◆ About this exercise
Your answer should be only the lines below from the one with "white marker: 4 -> 5" to the one with "black cupcake: 1 -> 2", repeated exactly, ends included.

⁂

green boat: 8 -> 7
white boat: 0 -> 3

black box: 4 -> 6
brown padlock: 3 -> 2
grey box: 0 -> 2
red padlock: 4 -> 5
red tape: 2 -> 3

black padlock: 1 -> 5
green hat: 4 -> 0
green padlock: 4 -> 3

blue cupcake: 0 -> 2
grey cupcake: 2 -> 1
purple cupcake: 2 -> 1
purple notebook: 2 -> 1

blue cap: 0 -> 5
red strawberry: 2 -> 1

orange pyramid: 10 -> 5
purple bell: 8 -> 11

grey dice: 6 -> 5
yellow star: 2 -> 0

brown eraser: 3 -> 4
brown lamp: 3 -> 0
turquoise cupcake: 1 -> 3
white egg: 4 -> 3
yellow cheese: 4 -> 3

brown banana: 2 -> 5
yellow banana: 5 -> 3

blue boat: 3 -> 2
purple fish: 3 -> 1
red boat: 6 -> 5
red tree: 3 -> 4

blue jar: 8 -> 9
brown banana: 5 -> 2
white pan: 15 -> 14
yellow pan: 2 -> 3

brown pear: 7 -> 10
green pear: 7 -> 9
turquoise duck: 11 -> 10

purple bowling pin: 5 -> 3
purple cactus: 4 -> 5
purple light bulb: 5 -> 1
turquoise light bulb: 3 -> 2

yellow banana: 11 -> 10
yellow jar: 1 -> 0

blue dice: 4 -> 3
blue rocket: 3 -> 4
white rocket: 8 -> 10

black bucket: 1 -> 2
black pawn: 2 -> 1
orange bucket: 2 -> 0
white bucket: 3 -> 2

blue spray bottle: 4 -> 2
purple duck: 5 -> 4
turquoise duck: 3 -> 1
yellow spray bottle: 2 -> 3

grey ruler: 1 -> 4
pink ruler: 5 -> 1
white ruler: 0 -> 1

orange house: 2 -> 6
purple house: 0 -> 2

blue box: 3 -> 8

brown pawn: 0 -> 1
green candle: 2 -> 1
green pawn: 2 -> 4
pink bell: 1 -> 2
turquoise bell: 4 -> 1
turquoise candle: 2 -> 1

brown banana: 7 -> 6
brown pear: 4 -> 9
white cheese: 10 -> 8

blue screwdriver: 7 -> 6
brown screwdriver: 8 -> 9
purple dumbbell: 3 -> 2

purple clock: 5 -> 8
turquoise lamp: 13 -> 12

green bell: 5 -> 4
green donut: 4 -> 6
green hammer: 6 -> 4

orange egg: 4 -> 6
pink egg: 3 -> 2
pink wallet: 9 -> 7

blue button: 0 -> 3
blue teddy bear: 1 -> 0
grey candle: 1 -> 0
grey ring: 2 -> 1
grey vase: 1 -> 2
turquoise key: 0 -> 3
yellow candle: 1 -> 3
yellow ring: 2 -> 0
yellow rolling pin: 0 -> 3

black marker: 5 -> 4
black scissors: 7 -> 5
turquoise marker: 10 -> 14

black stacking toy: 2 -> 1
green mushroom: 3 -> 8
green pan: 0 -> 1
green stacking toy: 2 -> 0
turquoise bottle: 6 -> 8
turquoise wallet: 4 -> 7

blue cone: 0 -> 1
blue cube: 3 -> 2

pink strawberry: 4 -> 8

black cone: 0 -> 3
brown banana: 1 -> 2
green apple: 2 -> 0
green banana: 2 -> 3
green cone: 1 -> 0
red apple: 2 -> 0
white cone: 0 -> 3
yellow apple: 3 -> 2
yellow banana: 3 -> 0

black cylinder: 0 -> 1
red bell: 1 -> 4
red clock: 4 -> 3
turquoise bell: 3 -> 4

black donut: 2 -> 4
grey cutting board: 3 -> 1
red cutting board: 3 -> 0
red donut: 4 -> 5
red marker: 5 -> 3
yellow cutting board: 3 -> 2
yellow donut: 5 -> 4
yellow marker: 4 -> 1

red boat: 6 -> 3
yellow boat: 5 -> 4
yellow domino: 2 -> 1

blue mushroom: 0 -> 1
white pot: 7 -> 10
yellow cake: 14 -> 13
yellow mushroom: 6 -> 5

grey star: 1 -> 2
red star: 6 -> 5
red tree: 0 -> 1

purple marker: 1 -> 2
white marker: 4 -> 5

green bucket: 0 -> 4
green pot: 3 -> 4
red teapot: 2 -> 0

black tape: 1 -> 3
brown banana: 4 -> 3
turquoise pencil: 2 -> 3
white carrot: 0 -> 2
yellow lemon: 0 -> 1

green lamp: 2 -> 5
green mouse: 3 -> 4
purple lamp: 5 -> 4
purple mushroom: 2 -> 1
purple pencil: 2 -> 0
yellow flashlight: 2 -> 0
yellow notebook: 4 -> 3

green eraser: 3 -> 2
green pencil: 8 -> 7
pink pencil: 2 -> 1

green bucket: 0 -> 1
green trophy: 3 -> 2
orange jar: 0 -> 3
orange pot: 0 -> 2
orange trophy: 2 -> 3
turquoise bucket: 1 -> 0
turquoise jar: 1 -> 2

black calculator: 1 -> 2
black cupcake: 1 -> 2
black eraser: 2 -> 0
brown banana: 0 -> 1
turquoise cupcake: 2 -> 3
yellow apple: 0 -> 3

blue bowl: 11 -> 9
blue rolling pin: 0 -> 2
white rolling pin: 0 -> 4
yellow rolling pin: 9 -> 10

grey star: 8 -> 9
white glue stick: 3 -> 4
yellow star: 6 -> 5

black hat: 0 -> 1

⁂

◆ Answer below
white marker: 4 -> 5

green bucket: 0 -> 4
green pot: 3 -> 4
red teapot: 2 -> 0

black tape: 1 -> 3
brown banana: 4 -> 3
turquoise pencil: 2 -> 3
white carrot: 0 -> 2
yellow lemon: 0 -> 1

green lamp: 2 -> 5
green mouse: 3 -> 4
purple lamp: 5 -> 4
purple mushroom: 2 -> 1
purple pencil: 2 -> 0
yellow flashlight: 2 -> 0
yellow notebook: 4 -> 3

green eraser: 3 -> 2
green pencil: 8 -> 7
pink pencil: 2 -> 1

green bucket: 0 -> 1
green trophy: 3 -> 2
orange jar: 0 -> 3
orange pot: 0 -> 2
orange trophy: 2 -> 3
turquoise bucket: 1 -> 0
turquoise jar: 1 -> 2

black calculator: 1 -> 2
black cupcake: 1 -> 2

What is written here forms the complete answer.